Given records:
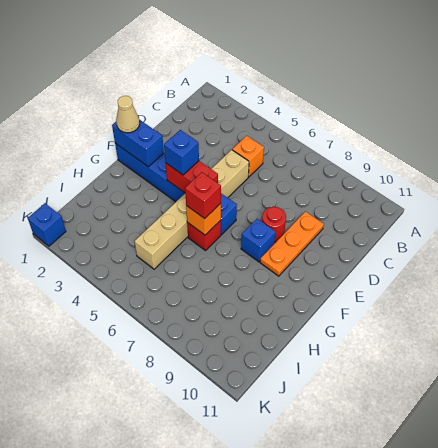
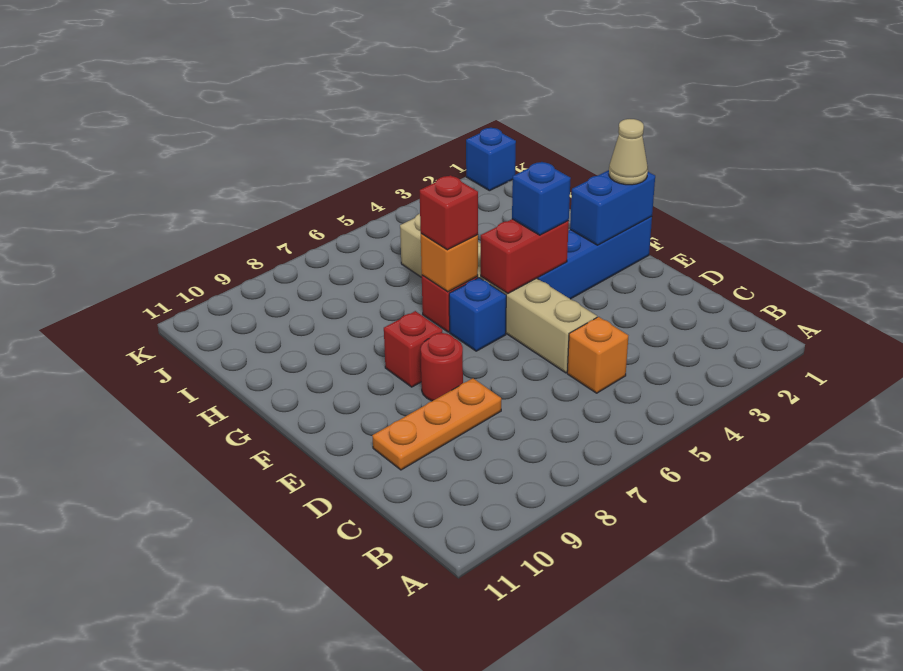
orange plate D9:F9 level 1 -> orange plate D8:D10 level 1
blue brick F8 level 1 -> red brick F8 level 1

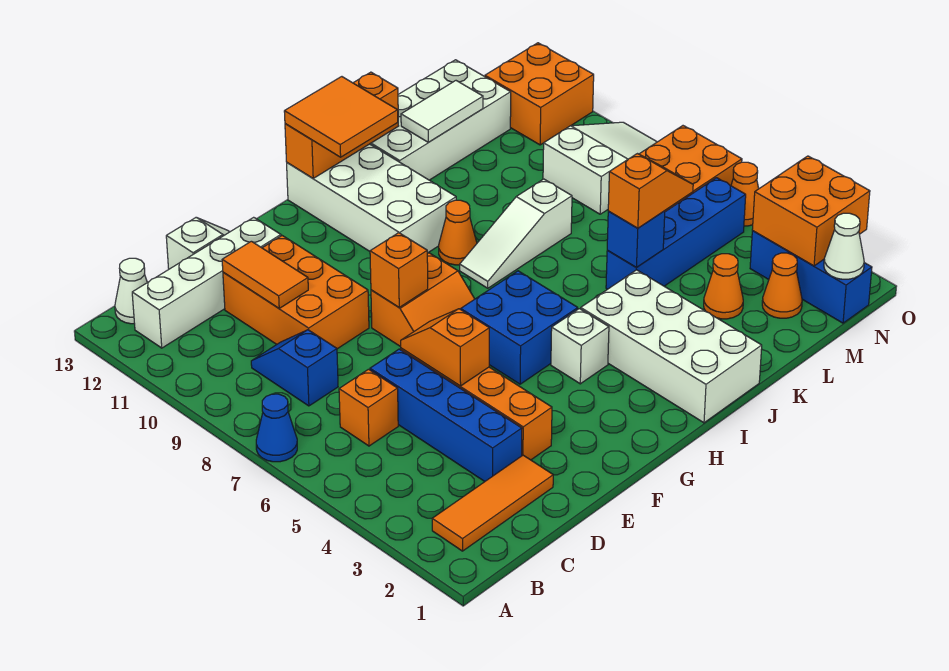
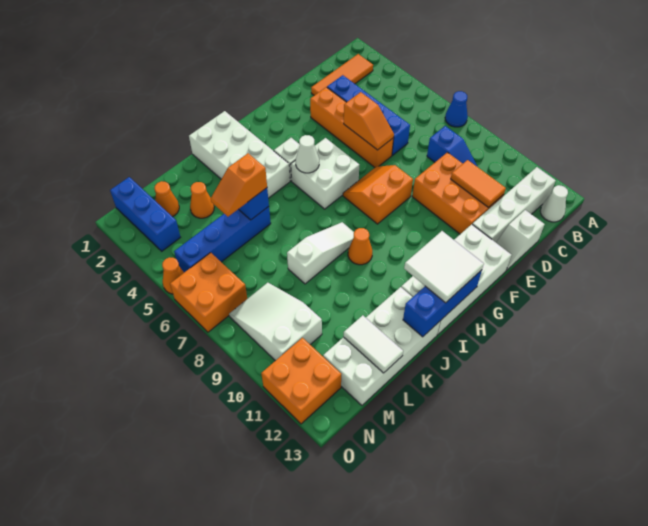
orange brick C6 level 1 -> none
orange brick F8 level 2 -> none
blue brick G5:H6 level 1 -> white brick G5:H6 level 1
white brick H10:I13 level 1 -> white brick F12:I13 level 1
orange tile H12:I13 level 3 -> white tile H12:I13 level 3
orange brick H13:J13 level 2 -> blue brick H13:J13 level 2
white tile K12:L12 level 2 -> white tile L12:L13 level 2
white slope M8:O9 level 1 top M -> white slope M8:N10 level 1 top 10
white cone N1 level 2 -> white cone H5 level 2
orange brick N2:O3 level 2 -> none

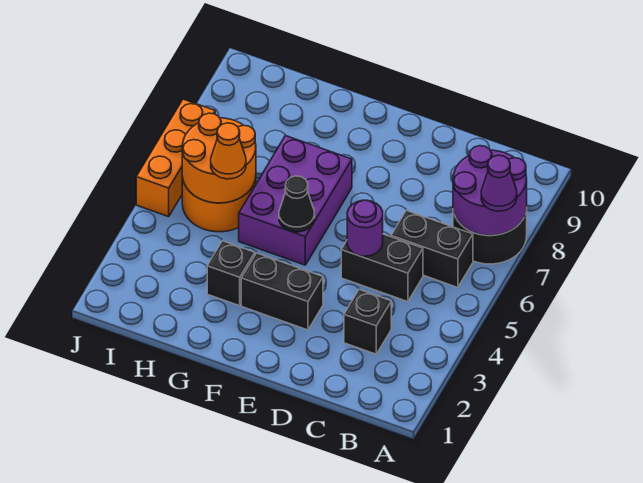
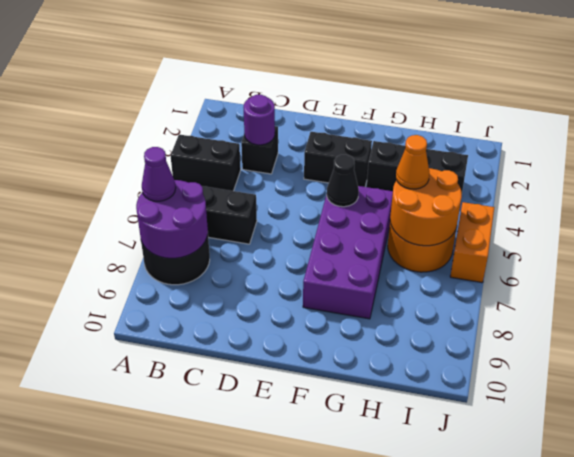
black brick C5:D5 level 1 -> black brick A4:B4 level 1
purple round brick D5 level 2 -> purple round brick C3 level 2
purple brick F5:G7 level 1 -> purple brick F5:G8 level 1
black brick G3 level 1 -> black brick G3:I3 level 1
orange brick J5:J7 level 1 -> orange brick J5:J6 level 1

What is being asked: Your answer should consist of all lines in the listing above that contain "purple".

Your response:
purple round brick D5 level 2 -> purple round brick C3 level 2
purple brick F5:G7 level 1 -> purple brick F5:G8 level 1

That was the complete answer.